◆ **THE PROBLEM**: Print the data exactly as written, but leave out each picture.

◆ **INPUT DATA**:
::::::::::

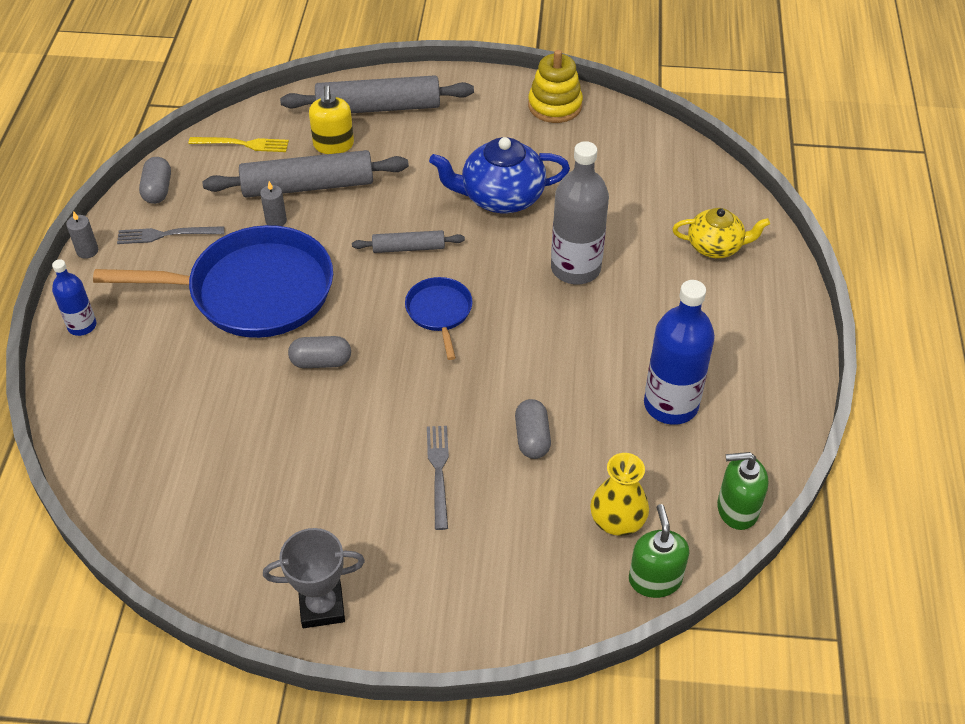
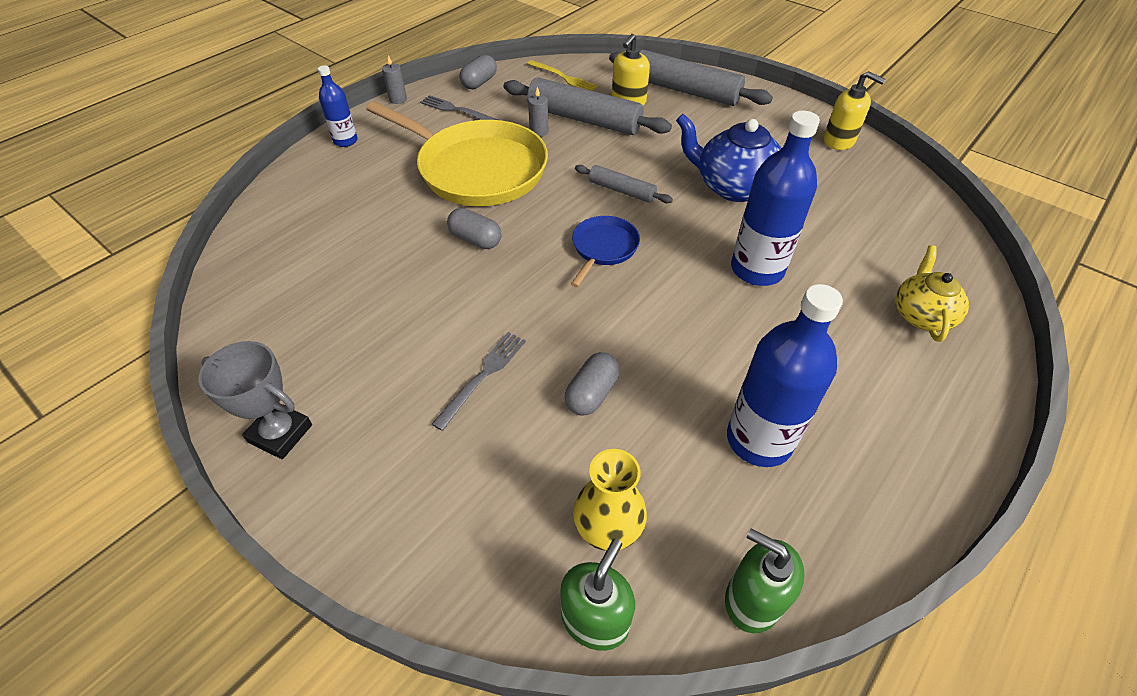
camera: 35 degrees right, 0 degrees up
(254, 291) = (477, 169): blue pan -> yellow pan
(555, 106) = (839, 141): yellow stacking toy -> yellow soap dispenser
(575, 268) = (757, 269): grey bottle -> blue bottle
(715, 246) = (921, 315): yellow teapot -> yellow teapot turned 120 degrees counterclockwise

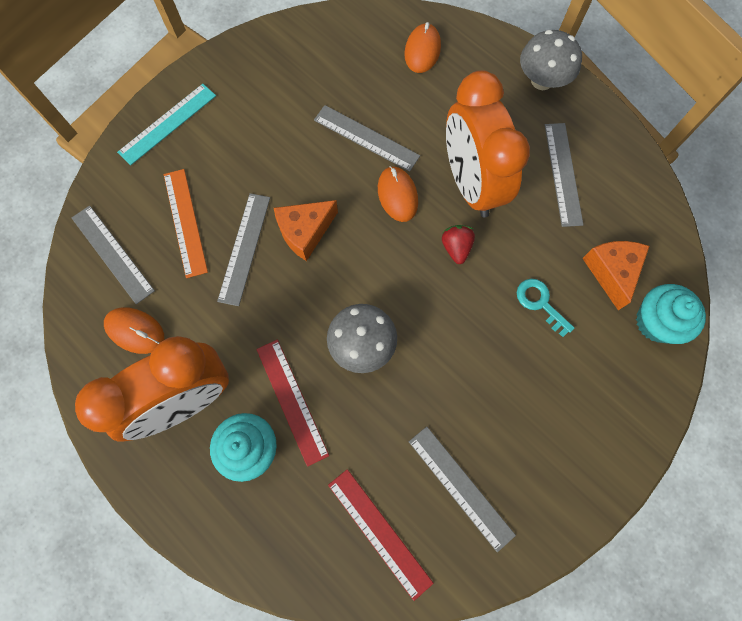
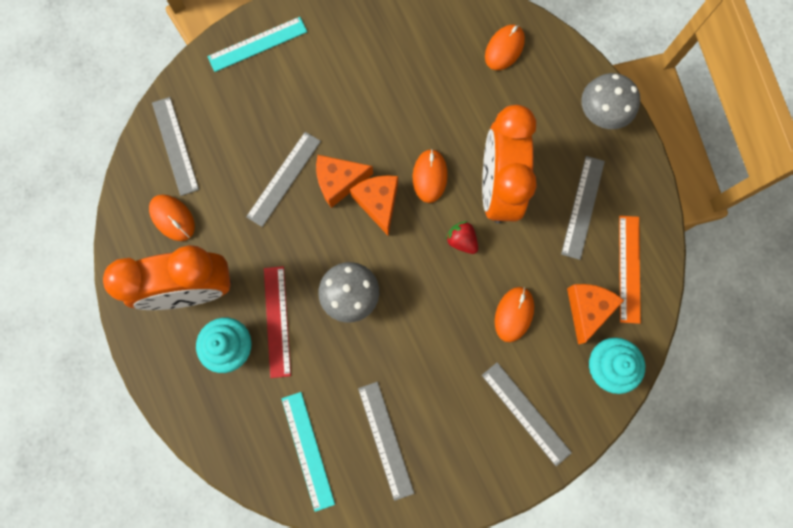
camera: 20 degrees right, 5 degrees up
(185, 222) = (243, 138): orange ruler -> orange ruler (629, 268)
(354, 239) = (378, 203): none -> orange cheese
(366, 138) = (422, 115): grey ruler -> grey ruler (525, 413)
(379, 533) = (307, 450): red ruler -> turquoise ruler
(456, 248) = (461, 241): red strawberry -> red strawberry turned 60 degrees counterclockwise
(540, 303) = (513, 314): turquoise key -> orange mouse

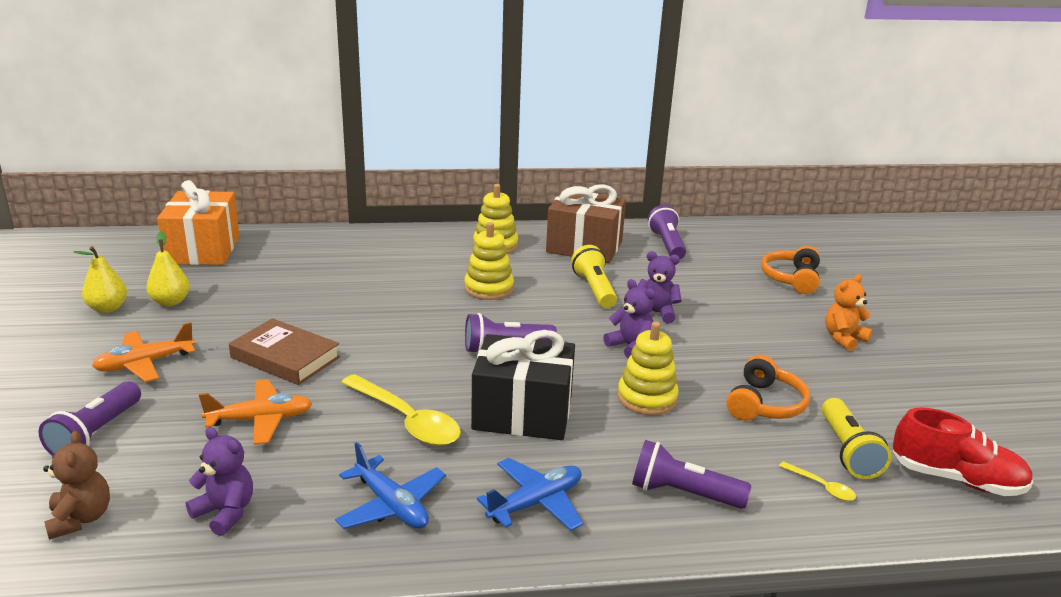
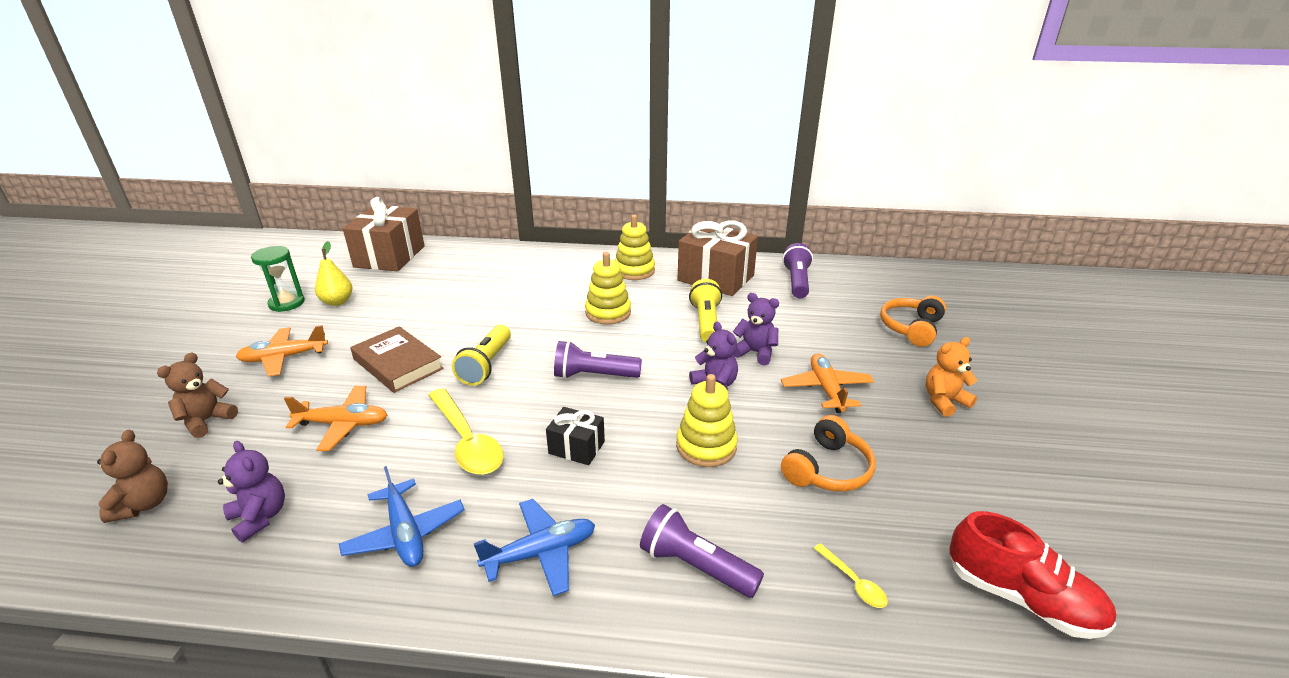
camera: 15 degrees right, 5 degrees up
(96, 434) = (207, 421): purple flashlight -> brown teddy bear
(107, 308) = (287, 303): yellow pear -> green hourglass
(203, 250) = (390, 256): orange gift -> brown gift
(522, 413) = (576, 447): black gift -> black gift, size x0.51
(736, 339) = (826, 389): none -> orange plane
(847, 451) = (900, 540): yellow flashlight -> yellow flashlight (486, 365)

::::::::::

◆ **WRITTEN SOLUTION**:
camera: 35 degrees right, 0 degrees up
(254, 291) = (477, 169): blue pan -> yellow pan
(555, 106) = (839, 141): yellow stacking toy -> yellow soap dispenser
(575, 268) = (757, 269): grey bottle -> blue bottle
(715, 246) = (921, 315): yellow teapot -> yellow teapot turned 120 degrees counterclockwise

camera: 20 degrees right, 5 degrees up
(185, 222) = (243, 138): orange ruler -> orange ruler (629, 268)
(354, 239) = (378, 203): none -> orange cheese
(366, 138) = (422, 115): grey ruler -> grey ruler (525, 413)
(379, 533) = (307, 450): red ruler -> turquoise ruler
(456, 248) = (461, 241): red strawberry -> red strawberry turned 60 degrees counterclockwise
(540, 303) = (513, 314): turquoise key -> orange mouse

camera: 15 degrees right, 5 degrees up
(96, 434) = (207, 421): purple flashlight -> brown teddy bear
(107, 308) = (287, 303): yellow pear -> green hourglass
(203, 250) = (390, 256): orange gift -> brown gift
(522, 413) = (576, 447): black gift -> black gift, size x0.51
(736, 339) = (826, 389): none -> orange plane
(847, 451) = (900, 540): yellow flashlight -> yellow flashlight (486, 365)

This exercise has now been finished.